» RECORDS FOR THE TASK:
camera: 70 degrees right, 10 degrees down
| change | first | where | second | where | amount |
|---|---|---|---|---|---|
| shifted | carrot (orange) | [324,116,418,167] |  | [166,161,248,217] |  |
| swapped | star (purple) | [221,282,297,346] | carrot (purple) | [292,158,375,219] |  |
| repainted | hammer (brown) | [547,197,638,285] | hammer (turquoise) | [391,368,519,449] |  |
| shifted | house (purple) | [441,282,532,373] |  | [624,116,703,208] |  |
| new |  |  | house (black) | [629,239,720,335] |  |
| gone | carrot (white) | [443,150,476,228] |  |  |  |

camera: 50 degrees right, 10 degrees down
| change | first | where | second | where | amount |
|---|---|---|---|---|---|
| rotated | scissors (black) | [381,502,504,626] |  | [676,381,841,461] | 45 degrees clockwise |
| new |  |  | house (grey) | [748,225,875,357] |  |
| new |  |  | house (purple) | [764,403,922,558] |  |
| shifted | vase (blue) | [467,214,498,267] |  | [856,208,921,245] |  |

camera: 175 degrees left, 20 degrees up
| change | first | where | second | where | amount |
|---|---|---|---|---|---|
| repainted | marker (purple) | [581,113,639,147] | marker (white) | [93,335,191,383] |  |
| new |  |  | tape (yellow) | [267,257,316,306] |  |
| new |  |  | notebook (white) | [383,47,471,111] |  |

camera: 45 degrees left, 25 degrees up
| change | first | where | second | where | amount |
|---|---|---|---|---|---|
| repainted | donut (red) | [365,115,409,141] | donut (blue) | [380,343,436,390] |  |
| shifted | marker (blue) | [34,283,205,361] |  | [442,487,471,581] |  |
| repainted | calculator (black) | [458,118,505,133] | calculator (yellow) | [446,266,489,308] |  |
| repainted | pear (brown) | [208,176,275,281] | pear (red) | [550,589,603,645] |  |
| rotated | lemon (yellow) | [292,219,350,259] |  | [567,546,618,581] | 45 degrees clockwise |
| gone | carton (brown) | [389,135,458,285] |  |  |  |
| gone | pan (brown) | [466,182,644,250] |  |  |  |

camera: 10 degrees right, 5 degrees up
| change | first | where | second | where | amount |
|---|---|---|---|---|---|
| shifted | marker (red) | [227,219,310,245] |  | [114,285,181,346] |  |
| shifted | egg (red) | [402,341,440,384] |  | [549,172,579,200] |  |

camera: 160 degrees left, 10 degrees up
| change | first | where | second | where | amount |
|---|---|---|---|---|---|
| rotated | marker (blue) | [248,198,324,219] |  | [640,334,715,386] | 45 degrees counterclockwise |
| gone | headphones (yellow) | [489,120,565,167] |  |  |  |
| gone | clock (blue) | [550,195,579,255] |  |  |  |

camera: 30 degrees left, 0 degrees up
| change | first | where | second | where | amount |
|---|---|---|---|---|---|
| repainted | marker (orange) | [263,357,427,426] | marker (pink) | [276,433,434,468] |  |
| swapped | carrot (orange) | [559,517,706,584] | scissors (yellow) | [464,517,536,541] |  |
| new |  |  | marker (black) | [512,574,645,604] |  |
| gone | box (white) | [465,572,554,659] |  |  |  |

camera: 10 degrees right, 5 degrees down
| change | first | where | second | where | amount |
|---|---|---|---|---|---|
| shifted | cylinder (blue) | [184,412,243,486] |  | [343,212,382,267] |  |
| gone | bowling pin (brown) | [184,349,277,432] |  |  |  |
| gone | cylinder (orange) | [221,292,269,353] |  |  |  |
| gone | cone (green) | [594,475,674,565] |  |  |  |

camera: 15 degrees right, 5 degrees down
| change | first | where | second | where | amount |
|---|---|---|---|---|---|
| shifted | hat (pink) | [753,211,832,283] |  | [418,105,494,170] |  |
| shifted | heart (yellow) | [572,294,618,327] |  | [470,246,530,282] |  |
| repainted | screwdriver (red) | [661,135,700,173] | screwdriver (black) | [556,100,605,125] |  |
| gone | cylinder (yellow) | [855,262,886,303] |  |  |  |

» TASK: Up to and including the line with "house (black) |", repeat the data exactly, starting from its first line; nothing else belongs in the response.

» YOUR RESPONSE:
camera: 70 degrees right, 10 degrees down
| change | first | where | second | where | amount |
|---|---|---|---|---|---|
| shifted | carrot (orange) | [324,116,418,167] |  | [166,161,248,217] |  |
| swapped | star (purple) | [221,282,297,346] | carrot (purple) | [292,158,375,219] |  |
| repainted | hammer (brown) | [547,197,638,285] | hammer (turquoise) | [391,368,519,449] |  |
| shifted | house (purple) | [441,282,532,373] |  | [624,116,703,208] |  |
| new |  |  | house (black) | [629,239,720,335] |  |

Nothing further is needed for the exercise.